*** Material to process
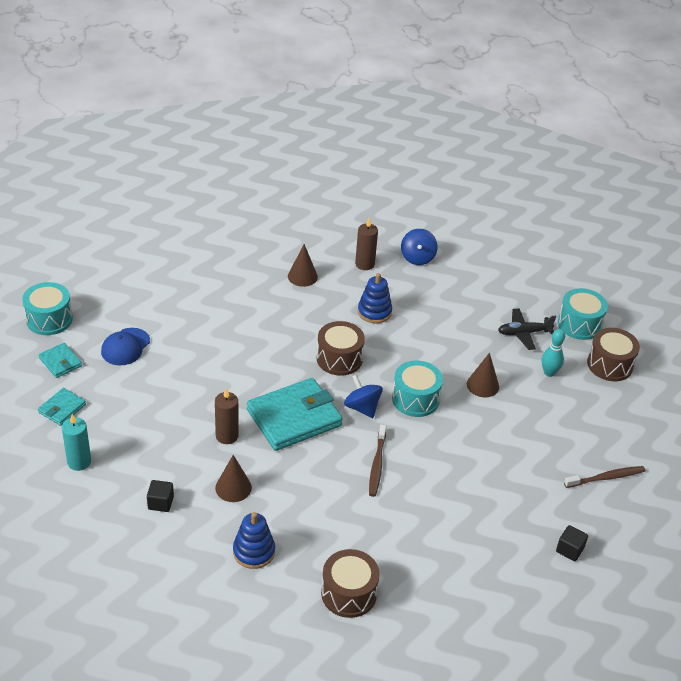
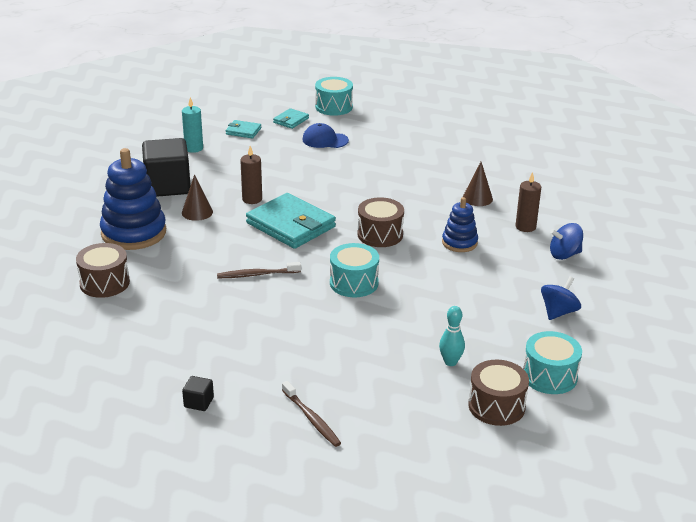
camera: 75 degrees right, 10 degrees down
black cube [147,480,174,512] -> black cube [142,138,191,197], size x2.39
blue stacking toy [233,512,275,569] -> blue stacking toy [100,148,166,250], size x1.82
blue spinning top [344,374,383,418] -> blue spinning top moved to [541,276,581,320]
brown cone [467,353,499,397] -> none
black plane [498,308,556,350] -> none

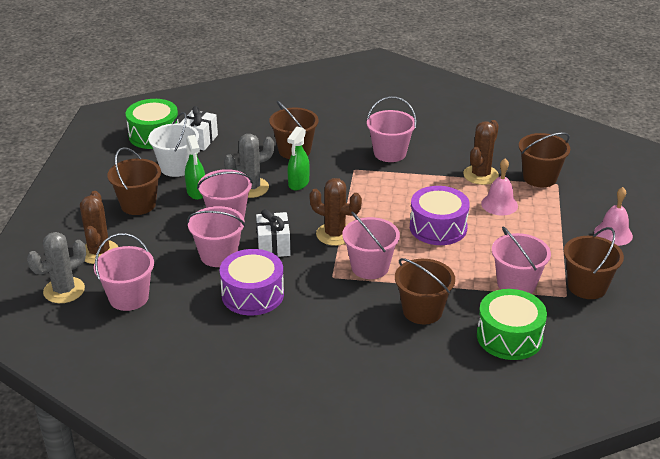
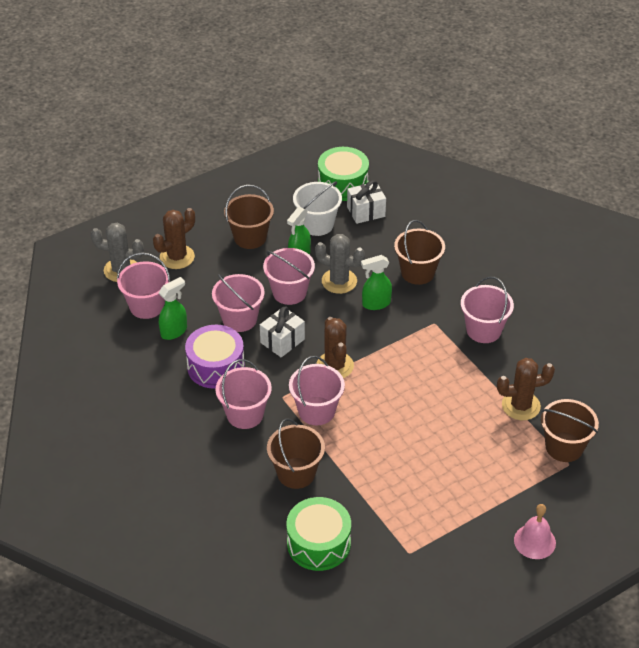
camera: 50 degrees right, 10 degrees up
purple drum [410,186,470,245] -> none
pink bell [481,159,518,216] -> none
pink bucket [492,227,551,294] -> pink bucket moved to [215,359,272,429]
brown bucket [564,227,624,299] -> none
none -> green spray bottle [159,277,187,340]

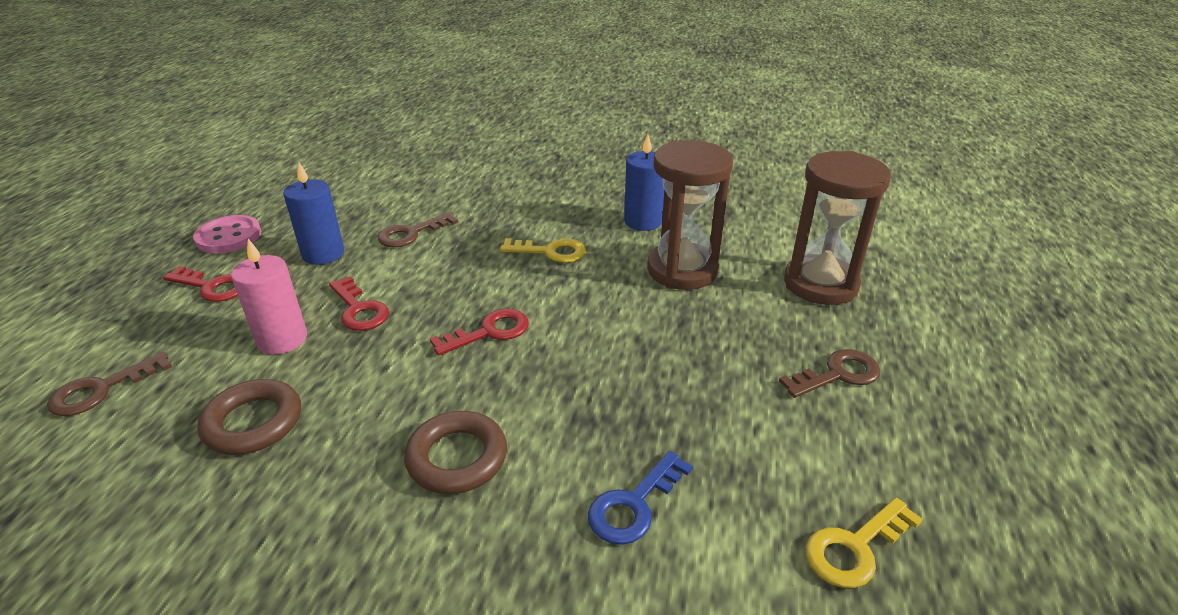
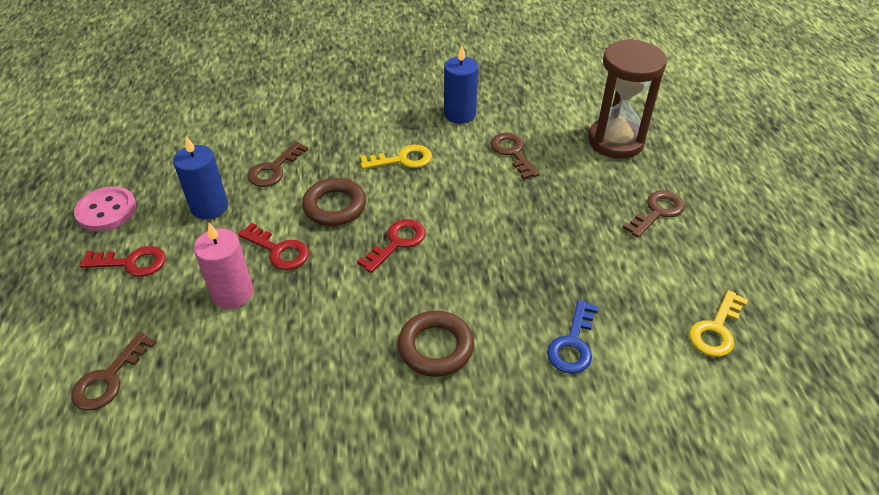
camera: 20 degrees left, 10 degrees up
brown ring [197,379,301,455] -> brown ring moved to [302,178,366,226]
brown hourglass [647,140,733,290] -> brown key [490,133,540,179]

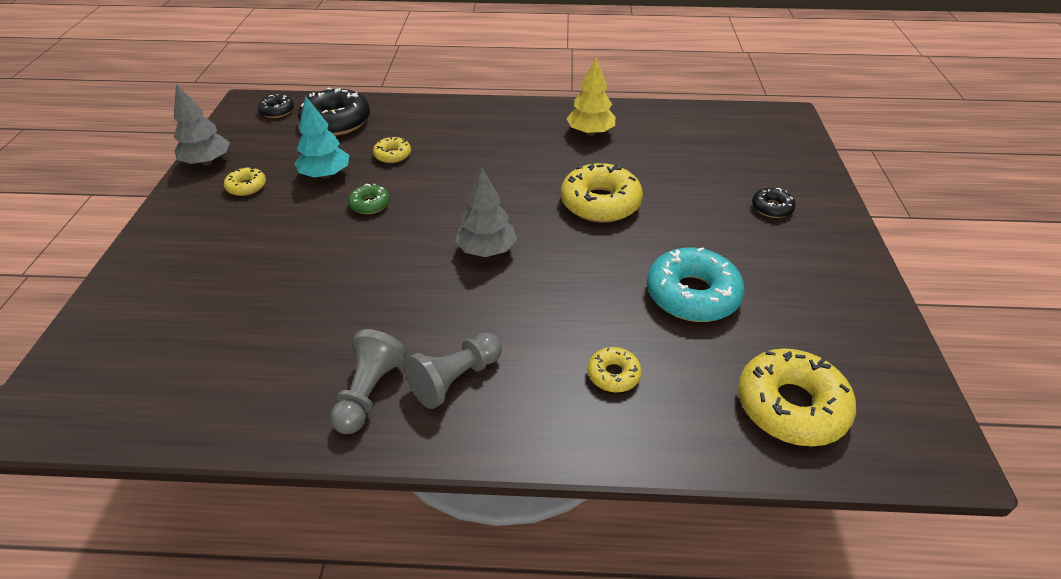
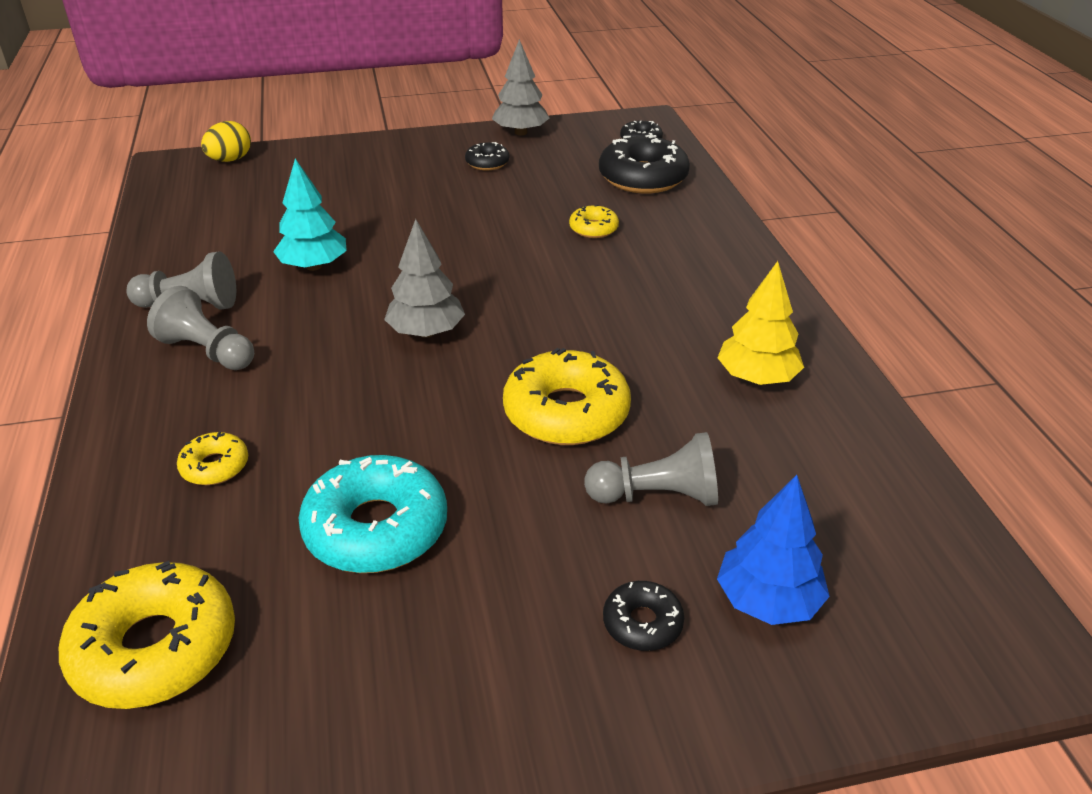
camera: 75 degrees right, 5 degrees down
yellow donut [224,167,266,196] -> black donut [465,142,509,170]
turquoise tree [294,96,349,179] -> turquoise tree moved to [273,159,347,271]
green donut [348,184,390,214] -> none
none -> yellow egg [201,121,251,162]
none -> grey pawn [584,432,718,506]
none -> blue tree [717,475,830,625]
******
» **What you need to do**: Give the number of lines in the data that contain the string "green", and nothing else.

» **Task solution**: 2